*EXERCISE GOAL*.
With the records below as your source, retype each line exactly from the top down to the line that contains "blue nut: 8 -> 7", and include that line.

*INPUT*.

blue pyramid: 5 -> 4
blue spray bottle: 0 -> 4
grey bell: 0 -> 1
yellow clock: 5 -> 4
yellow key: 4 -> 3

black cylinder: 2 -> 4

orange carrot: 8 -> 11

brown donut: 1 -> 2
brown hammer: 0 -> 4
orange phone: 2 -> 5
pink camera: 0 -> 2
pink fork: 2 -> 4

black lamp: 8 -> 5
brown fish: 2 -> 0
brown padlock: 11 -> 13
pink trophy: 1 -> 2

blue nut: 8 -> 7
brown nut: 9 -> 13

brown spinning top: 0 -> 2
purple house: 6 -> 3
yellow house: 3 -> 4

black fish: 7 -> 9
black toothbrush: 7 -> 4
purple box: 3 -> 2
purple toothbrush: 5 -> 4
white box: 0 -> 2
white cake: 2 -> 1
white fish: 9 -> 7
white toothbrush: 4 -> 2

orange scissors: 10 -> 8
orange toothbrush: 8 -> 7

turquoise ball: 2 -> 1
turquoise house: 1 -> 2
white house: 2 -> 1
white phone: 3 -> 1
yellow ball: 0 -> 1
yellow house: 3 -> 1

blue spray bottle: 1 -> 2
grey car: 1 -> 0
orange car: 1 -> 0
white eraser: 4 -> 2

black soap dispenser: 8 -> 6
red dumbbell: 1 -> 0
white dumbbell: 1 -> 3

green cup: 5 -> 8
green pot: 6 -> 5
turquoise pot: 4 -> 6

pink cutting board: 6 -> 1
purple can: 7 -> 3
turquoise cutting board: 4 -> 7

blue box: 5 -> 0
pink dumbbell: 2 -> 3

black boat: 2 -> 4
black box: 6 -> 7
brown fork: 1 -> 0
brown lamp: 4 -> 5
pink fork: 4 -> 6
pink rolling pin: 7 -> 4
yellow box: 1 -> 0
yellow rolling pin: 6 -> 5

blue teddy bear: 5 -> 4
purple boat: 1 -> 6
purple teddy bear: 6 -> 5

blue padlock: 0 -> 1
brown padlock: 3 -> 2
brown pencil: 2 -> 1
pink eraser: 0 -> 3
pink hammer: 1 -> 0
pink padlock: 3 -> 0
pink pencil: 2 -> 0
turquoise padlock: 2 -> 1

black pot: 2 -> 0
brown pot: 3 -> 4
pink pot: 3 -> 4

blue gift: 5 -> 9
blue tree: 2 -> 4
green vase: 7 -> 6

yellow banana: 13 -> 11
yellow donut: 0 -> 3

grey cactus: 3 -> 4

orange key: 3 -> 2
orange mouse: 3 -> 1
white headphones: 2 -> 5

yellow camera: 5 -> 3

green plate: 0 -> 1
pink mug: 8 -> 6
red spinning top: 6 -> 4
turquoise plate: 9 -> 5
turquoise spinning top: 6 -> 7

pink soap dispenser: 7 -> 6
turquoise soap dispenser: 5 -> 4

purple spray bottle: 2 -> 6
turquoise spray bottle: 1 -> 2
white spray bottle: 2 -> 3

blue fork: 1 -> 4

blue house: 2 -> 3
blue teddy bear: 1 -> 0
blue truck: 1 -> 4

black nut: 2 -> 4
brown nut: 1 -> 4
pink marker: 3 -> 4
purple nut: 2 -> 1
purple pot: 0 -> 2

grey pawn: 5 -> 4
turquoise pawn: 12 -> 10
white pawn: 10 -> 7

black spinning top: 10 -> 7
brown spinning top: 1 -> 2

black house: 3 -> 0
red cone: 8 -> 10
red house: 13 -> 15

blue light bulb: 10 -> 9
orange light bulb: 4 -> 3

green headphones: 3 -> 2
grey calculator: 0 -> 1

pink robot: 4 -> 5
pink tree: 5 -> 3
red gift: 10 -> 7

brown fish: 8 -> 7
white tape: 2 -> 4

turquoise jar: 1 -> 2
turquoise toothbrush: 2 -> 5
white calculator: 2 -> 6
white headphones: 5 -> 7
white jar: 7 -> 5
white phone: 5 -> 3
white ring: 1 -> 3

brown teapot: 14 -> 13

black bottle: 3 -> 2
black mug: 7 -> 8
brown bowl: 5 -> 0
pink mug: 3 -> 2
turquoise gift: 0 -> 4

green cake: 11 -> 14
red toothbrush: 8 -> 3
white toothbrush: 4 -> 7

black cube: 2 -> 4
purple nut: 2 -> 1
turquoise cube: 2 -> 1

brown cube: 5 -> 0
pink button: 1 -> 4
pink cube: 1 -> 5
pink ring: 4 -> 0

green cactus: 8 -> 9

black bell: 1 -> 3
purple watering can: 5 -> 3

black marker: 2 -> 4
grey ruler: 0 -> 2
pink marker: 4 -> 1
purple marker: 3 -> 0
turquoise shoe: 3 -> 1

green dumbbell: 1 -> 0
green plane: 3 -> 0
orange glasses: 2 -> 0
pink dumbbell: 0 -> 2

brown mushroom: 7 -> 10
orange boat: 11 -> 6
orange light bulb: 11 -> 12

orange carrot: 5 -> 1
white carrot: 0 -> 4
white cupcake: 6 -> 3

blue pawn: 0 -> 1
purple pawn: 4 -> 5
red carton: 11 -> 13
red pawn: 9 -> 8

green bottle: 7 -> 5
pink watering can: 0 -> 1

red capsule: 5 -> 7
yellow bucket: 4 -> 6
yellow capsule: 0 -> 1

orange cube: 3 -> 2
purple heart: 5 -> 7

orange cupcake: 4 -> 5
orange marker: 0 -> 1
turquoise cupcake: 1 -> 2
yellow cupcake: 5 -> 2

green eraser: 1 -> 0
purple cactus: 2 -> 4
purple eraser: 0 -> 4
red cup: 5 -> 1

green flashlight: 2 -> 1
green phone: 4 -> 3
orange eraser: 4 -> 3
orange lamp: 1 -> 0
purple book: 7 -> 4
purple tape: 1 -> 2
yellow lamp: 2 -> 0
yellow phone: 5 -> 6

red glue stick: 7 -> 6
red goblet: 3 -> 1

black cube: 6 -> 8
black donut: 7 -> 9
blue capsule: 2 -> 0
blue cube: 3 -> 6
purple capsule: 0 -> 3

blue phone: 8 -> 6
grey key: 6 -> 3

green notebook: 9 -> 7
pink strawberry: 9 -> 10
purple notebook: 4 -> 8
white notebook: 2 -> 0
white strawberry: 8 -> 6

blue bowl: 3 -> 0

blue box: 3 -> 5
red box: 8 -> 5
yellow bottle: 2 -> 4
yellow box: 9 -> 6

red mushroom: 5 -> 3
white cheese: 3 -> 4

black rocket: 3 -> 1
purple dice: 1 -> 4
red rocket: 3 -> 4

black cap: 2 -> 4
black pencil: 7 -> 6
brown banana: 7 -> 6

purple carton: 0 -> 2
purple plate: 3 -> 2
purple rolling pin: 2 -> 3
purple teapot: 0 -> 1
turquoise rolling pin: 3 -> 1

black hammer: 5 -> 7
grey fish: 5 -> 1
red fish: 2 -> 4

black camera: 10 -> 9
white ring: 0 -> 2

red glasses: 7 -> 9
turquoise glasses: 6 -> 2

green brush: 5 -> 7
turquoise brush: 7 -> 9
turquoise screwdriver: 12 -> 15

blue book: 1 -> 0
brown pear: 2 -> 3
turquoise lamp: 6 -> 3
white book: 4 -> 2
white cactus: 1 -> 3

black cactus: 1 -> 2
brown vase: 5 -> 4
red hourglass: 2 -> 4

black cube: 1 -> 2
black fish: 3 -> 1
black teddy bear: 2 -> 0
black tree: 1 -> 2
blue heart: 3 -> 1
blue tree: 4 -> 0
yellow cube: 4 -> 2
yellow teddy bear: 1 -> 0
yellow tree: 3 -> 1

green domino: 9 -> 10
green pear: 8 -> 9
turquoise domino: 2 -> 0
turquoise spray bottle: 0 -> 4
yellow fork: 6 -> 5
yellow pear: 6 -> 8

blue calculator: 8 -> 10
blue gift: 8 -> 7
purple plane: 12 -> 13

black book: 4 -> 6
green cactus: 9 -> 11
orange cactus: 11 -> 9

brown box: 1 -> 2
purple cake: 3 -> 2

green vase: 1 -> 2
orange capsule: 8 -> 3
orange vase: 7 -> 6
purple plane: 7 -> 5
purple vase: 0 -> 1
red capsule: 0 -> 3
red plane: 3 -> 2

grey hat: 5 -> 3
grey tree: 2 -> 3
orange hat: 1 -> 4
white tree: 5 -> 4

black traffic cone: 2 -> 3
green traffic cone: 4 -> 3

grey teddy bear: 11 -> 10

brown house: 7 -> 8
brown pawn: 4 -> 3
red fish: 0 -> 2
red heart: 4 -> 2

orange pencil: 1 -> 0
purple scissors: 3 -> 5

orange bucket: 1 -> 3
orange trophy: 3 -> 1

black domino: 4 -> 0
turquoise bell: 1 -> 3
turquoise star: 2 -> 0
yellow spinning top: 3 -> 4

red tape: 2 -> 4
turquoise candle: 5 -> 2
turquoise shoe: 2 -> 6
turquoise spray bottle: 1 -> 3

*WRITTEN ANSWER*.
blue pyramid: 5 -> 4
blue spray bottle: 0 -> 4
grey bell: 0 -> 1
yellow clock: 5 -> 4
yellow key: 4 -> 3

black cylinder: 2 -> 4

orange carrot: 8 -> 11

brown donut: 1 -> 2
brown hammer: 0 -> 4
orange phone: 2 -> 5
pink camera: 0 -> 2
pink fork: 2 -> 4

black lamp: 8 -> 5
brown fish: 2 -> 0
brown padlock: 11 -> 13
pink trophy: 1 -> 2

blue nut: 8 -> 7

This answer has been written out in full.